GIVEN RECORDS:
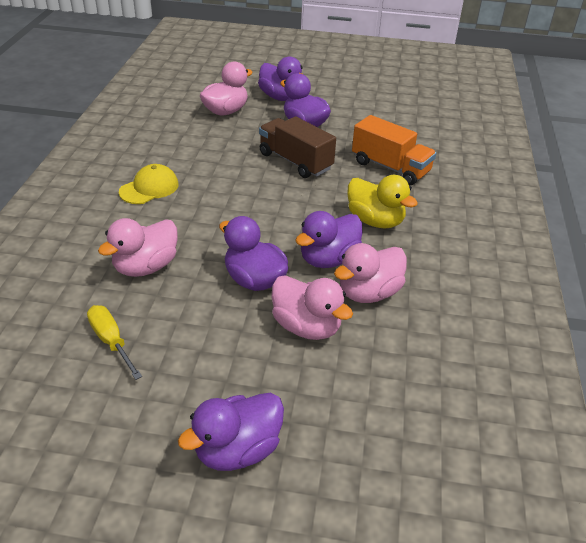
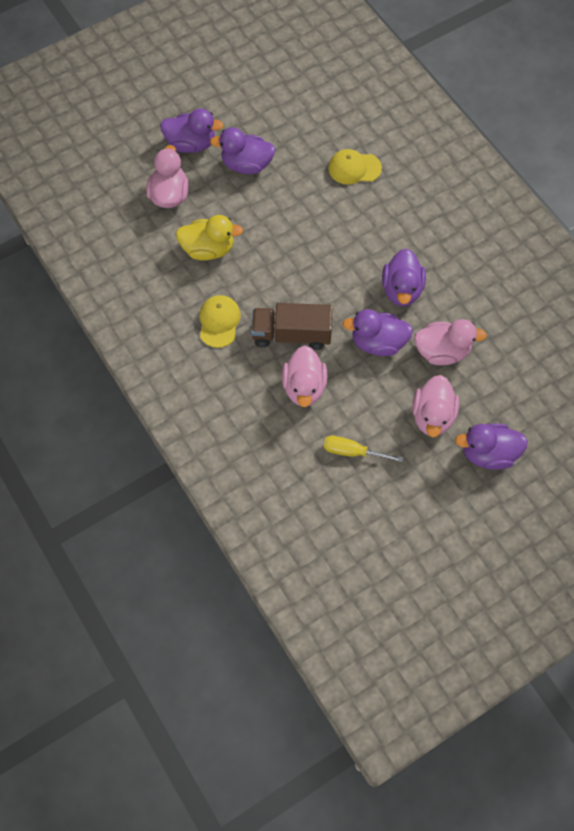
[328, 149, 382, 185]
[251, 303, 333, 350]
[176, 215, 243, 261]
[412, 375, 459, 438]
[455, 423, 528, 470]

WHAT IS BEING ASKED: Copy the data exactly. Any picture it contains is to be omitted.

WRITTEN REPLY:
[328, 149, 382, 185]
[251, 303, 333, 350]
[176, 215, 243, 261]
[412, 375, 459, 438]
[455, 423, 528, 470]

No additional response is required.